Available data Block Start

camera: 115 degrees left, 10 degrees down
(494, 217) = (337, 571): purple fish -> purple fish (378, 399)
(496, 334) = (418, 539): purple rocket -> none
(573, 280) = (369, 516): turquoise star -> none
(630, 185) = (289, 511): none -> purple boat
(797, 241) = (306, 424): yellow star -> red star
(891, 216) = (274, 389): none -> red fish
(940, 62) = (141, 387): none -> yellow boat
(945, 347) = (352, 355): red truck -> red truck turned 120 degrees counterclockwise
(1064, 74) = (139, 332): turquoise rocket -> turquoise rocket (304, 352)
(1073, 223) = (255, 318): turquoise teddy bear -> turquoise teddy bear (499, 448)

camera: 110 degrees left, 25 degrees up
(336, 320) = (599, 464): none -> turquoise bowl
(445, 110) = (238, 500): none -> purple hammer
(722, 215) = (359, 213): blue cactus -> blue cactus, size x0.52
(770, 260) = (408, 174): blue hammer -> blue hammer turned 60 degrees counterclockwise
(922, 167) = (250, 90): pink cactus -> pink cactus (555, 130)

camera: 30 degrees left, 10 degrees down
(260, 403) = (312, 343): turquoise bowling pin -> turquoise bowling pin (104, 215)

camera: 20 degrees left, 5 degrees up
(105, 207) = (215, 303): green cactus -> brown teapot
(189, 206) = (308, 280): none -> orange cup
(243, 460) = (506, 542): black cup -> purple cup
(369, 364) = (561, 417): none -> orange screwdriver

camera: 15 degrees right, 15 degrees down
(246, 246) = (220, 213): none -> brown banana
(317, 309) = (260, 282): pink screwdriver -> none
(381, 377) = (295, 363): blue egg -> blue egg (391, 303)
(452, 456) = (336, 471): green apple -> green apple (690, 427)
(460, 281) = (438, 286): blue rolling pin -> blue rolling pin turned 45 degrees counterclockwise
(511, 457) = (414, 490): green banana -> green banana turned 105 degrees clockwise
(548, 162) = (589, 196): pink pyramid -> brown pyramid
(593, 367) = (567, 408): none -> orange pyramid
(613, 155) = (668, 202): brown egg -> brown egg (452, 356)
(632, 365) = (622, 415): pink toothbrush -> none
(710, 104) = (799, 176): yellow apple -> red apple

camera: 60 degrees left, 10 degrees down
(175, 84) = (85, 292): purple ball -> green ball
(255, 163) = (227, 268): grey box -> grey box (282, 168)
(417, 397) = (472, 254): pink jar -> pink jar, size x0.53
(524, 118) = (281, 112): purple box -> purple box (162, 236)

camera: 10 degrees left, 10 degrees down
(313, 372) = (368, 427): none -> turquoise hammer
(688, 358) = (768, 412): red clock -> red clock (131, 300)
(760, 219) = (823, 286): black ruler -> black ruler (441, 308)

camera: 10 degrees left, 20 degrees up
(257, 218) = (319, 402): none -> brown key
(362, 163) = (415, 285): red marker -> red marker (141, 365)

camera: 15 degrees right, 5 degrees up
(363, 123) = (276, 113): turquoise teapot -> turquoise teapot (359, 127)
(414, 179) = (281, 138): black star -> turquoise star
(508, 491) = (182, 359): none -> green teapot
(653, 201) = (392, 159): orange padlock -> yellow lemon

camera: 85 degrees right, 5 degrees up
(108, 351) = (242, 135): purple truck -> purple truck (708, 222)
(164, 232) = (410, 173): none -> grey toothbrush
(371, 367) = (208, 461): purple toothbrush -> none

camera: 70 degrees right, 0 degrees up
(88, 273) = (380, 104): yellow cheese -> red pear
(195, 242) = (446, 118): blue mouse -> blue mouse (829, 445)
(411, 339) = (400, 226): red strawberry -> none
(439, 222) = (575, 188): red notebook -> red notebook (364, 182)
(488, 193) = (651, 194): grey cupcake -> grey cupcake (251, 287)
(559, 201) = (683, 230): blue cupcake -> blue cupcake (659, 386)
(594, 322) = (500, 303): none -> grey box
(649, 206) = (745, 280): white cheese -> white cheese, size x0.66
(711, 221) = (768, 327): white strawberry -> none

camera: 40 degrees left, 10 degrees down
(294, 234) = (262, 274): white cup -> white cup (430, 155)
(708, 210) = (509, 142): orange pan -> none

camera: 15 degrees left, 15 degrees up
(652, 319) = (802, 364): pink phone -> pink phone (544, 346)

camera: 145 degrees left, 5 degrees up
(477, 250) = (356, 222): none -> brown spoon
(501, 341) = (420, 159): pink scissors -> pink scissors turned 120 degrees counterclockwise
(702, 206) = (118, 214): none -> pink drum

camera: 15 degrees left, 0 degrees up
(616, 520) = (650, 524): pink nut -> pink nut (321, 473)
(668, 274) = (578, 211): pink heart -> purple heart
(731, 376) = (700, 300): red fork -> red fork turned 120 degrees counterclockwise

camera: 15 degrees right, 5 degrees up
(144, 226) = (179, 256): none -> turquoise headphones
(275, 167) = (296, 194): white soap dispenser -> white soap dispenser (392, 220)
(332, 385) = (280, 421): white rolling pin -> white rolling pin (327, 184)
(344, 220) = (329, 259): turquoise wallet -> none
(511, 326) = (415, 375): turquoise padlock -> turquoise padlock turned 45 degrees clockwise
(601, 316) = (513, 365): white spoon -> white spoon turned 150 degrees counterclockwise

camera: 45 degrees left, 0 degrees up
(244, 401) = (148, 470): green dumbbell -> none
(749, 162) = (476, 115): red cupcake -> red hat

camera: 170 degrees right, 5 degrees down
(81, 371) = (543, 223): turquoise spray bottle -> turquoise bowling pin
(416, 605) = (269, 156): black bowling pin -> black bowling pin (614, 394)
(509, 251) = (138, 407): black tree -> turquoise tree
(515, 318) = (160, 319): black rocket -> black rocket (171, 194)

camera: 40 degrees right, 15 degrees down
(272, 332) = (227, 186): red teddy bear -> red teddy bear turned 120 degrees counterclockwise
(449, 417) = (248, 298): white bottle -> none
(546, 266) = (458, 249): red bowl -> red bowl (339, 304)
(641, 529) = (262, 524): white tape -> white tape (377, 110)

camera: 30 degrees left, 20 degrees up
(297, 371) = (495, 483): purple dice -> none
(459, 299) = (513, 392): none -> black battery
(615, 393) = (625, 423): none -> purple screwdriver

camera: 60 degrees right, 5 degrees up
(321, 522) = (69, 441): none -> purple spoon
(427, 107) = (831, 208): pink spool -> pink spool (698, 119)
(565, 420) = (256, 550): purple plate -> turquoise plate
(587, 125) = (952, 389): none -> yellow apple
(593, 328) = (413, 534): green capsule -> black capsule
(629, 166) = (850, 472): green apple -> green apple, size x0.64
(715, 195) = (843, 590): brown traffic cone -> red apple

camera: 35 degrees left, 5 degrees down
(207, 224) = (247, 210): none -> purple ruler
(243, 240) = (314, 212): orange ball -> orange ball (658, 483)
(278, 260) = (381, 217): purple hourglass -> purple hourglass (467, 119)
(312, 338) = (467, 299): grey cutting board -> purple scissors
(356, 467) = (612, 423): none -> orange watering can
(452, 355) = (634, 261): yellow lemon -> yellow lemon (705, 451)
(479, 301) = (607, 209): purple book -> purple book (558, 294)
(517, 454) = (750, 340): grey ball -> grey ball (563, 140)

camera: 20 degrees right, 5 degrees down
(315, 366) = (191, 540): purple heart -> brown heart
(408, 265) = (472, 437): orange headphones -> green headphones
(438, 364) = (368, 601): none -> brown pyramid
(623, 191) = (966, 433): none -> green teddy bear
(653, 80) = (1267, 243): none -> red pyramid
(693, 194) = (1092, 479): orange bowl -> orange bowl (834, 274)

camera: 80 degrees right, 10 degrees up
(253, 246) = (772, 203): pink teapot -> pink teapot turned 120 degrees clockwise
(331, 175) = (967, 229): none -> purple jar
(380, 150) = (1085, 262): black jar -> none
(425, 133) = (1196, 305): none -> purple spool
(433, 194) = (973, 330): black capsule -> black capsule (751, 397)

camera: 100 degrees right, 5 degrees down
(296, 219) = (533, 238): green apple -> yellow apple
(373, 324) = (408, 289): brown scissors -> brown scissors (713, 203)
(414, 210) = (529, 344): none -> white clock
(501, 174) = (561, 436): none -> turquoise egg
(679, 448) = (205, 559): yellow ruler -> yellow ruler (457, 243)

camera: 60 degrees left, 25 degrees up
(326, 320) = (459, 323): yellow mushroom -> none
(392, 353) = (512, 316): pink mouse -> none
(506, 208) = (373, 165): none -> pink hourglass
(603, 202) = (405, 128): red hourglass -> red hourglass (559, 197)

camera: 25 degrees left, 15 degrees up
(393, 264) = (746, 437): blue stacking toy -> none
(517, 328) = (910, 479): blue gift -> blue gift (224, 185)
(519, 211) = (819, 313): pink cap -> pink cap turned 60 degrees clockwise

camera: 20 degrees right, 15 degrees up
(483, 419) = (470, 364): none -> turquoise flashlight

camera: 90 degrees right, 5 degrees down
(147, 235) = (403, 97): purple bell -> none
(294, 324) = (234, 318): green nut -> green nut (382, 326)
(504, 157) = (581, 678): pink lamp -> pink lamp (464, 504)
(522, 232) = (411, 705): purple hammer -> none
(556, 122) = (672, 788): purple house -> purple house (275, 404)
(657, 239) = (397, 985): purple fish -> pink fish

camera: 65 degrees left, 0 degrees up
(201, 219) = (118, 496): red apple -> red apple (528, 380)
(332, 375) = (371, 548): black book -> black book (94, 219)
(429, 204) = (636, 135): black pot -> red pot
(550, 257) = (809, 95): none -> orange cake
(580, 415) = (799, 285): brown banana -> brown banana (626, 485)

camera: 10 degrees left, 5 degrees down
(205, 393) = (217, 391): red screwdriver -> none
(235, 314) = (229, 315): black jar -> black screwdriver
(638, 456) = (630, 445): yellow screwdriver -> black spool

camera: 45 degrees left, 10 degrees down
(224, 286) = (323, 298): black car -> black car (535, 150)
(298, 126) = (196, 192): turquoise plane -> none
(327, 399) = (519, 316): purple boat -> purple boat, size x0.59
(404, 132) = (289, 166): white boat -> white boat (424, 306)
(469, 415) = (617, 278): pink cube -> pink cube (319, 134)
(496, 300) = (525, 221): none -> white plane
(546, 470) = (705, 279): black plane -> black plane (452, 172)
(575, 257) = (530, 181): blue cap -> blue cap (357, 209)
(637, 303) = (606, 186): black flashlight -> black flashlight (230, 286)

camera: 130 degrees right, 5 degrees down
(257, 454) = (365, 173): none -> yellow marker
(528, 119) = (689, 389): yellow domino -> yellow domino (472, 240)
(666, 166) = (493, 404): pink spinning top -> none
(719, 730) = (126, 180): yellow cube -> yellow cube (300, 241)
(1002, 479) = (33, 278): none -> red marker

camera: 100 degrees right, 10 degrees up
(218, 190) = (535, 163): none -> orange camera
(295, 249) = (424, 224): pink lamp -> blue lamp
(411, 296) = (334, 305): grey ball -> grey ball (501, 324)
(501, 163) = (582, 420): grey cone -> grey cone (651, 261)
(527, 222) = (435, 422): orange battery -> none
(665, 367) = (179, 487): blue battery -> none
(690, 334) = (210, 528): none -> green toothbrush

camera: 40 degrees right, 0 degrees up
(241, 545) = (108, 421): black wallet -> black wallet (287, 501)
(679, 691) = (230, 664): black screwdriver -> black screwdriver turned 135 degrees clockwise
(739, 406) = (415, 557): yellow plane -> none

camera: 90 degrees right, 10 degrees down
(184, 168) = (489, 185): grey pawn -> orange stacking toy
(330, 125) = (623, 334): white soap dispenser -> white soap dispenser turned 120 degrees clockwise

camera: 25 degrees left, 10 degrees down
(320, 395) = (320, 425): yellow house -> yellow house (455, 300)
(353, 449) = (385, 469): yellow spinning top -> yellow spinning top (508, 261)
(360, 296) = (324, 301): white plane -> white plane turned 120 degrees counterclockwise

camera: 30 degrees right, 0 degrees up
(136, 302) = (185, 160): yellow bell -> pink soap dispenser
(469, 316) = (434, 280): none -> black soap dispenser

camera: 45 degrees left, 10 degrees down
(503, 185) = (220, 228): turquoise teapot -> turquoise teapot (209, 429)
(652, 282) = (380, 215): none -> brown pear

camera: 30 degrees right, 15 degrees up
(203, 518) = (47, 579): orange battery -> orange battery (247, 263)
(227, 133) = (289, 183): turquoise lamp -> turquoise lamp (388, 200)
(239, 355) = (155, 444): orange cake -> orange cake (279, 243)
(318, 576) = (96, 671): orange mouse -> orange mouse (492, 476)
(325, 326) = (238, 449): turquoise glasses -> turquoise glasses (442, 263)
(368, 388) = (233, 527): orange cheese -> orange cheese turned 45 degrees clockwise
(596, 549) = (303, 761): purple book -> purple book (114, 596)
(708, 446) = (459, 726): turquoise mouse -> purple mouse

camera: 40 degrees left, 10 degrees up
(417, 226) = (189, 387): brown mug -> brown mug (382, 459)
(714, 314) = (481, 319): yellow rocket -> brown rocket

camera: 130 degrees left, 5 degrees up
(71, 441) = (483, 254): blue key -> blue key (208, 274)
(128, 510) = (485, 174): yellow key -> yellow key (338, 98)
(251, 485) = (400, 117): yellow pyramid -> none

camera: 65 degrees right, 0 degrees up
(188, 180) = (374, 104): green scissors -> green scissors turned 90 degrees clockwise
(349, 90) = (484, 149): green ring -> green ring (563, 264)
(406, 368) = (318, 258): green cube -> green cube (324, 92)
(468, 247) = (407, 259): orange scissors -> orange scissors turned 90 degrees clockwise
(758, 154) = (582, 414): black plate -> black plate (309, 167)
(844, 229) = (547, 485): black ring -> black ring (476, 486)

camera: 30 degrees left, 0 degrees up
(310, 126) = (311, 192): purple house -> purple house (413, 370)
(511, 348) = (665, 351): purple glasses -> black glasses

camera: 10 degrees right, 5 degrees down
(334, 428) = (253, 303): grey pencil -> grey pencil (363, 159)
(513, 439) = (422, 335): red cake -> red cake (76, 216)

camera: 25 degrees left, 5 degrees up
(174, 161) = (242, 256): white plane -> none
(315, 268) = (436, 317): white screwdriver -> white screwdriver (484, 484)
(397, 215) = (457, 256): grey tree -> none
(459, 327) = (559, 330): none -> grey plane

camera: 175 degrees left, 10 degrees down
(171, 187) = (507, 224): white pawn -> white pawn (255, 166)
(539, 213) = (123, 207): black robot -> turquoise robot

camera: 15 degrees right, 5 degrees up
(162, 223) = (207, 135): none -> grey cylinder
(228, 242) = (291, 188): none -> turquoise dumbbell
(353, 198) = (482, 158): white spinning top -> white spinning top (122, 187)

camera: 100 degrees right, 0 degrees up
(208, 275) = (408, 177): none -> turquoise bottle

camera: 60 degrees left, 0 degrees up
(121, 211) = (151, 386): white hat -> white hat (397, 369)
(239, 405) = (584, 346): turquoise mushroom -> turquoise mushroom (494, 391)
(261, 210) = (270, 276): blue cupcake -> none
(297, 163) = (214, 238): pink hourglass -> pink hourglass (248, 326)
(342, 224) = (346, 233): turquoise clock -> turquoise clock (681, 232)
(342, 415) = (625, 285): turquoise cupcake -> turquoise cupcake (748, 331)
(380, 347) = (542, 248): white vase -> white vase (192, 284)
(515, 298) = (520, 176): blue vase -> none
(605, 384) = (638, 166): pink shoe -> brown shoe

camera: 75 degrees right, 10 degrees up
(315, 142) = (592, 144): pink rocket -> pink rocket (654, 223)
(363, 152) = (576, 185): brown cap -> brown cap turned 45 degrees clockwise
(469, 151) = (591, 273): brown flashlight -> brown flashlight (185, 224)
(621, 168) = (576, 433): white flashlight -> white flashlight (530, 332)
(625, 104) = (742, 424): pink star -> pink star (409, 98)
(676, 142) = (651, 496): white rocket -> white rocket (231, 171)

Available data Block End

**What to work on:** With the first line being the one containing "(369, 364) = (561, 417): none" and the last line the one containing "(255, 163) = (227, 268): grey", transcribe exactly the lines above that fall in that range.

**Response:**
(369, 364) = (561, 417): none -> orange screwdriver

camera: 15 degrees right, 15 degrees down
(246, 246) = (220, 213): none -> brown banana
(317, 309) = (260, 282): pink screwdriver -> none
(381, 377) = (295, 363): blue egg -> blue egg (391, 303)
(452, 456) = (336, 471): green apple -> green apple (690, 427)
(460, 281) = (438, 286): blue rolling pin -> blue rolling pin turned 45 degrees counterclockwise
(511, 457) = (414, 490): green banana -> green banana turned 105 degrees clockwise
(548, 162) = (589, 196): pink pyramid -> brown pyramid
(593, 367) = (567, 408): none -> orange pyramid
(613, 155) = (668, 202): brown egg -> brown egg (452, 356)
(632, 365) = (622, 415): pink toothbrush -> none
(710, 104) = (799, 176): yellow apple -> red apple

camera: 60 degrees left, 10 degrees down
(175, 84) = (85, 292): purple ball -> green ball
(255, 163) = (227, 268): grey box -> grey box (282, 168)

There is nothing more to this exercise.